**Entries supplied:**
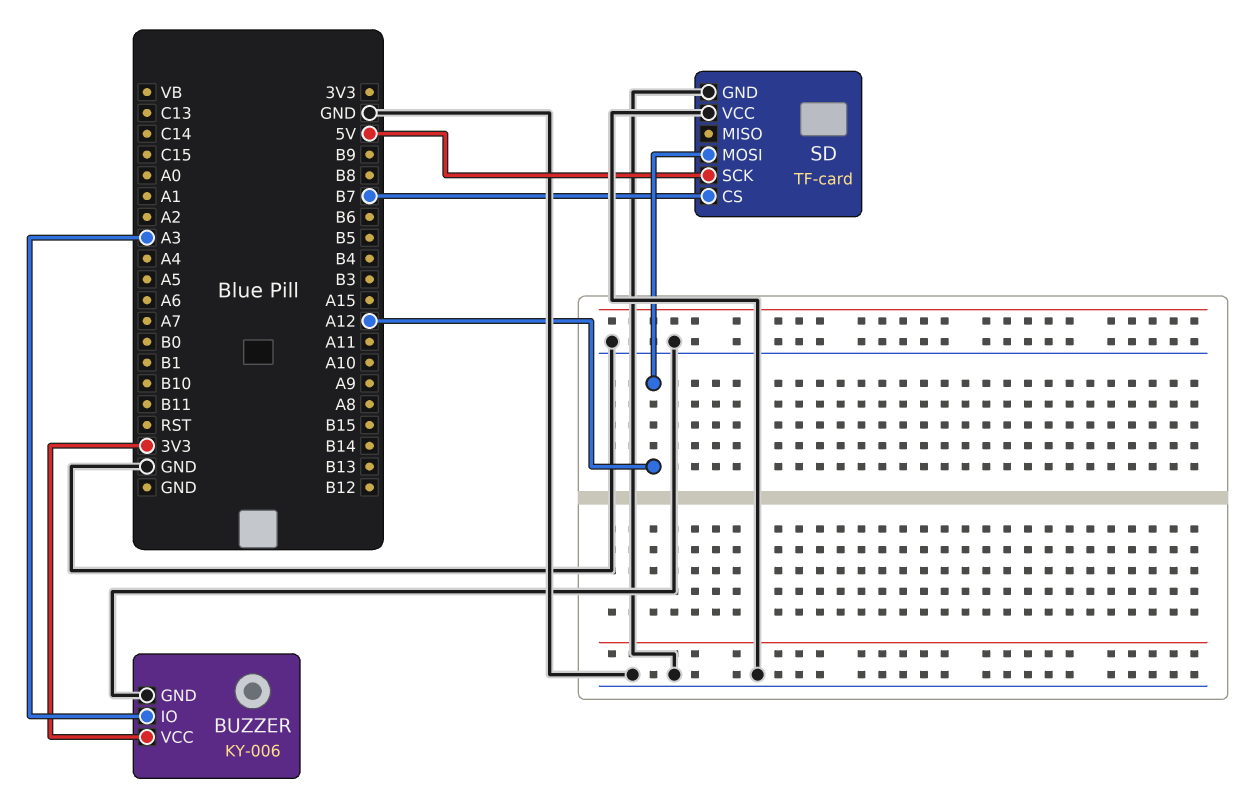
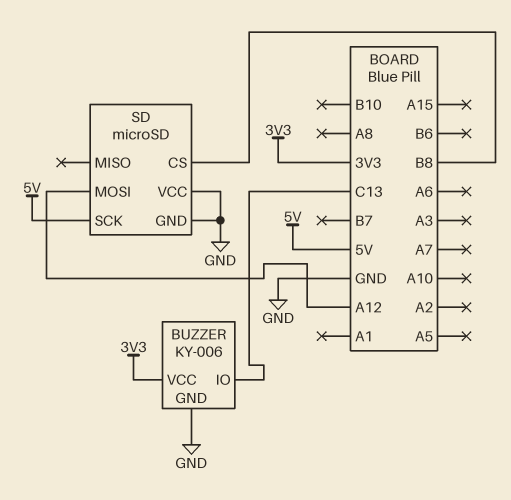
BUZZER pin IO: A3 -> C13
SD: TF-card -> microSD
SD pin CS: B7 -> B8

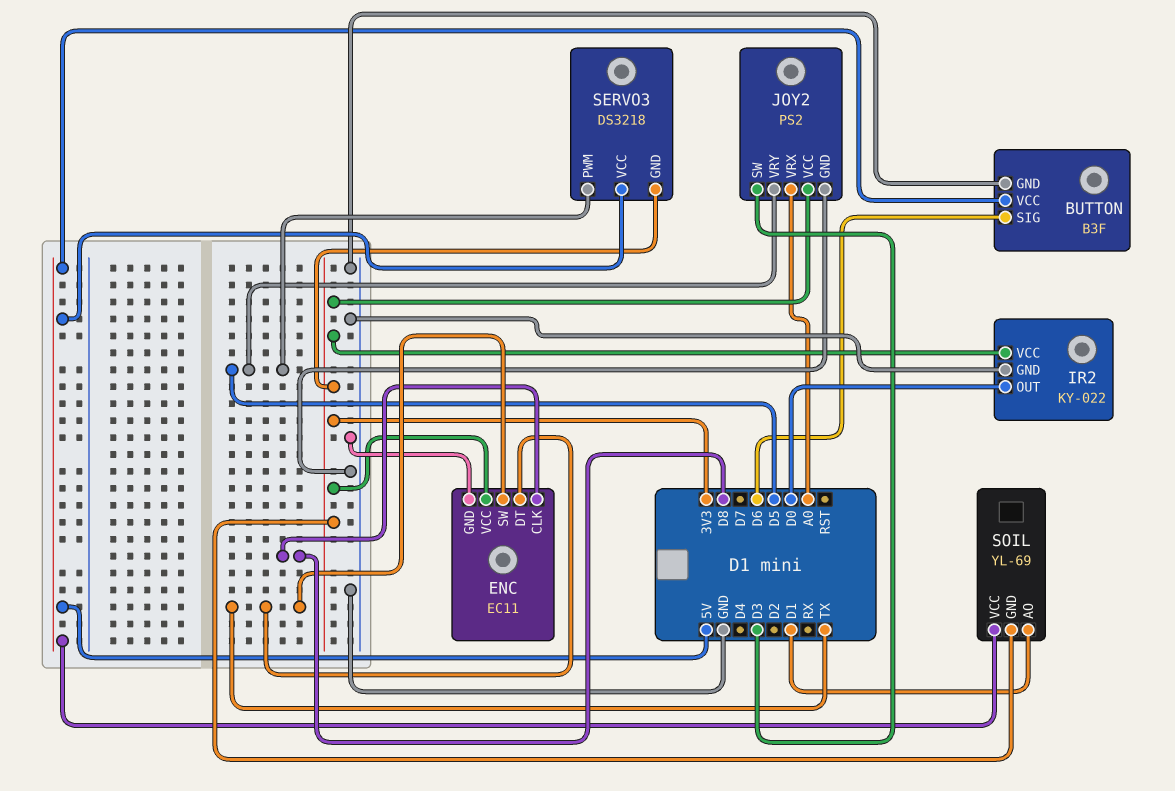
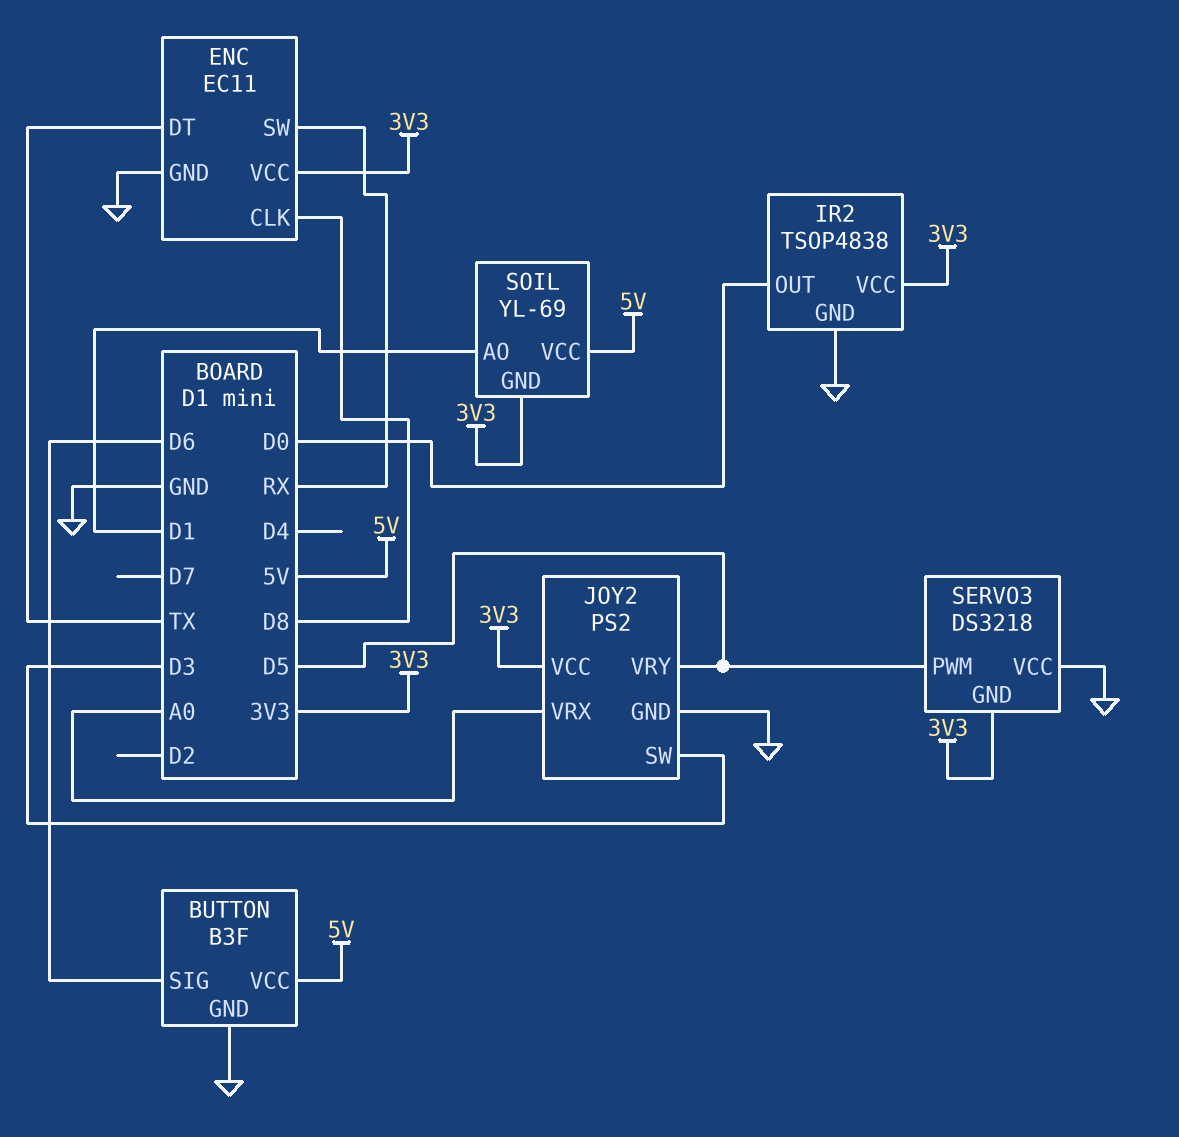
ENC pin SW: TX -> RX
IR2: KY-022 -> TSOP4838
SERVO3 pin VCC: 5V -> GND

**Exercise description:** Once the line containing "SD pin CS: B7 -> B8" is found, it and every line through the end of the records above should be output exactly, with no pictures.

**Response to this task:**
SD pin CS: B7 -> B8

ENC pin SW: TX -> RX
IR2: KY-022 -> TSOP4838
SERVO3 pin VCC: 5V -> GND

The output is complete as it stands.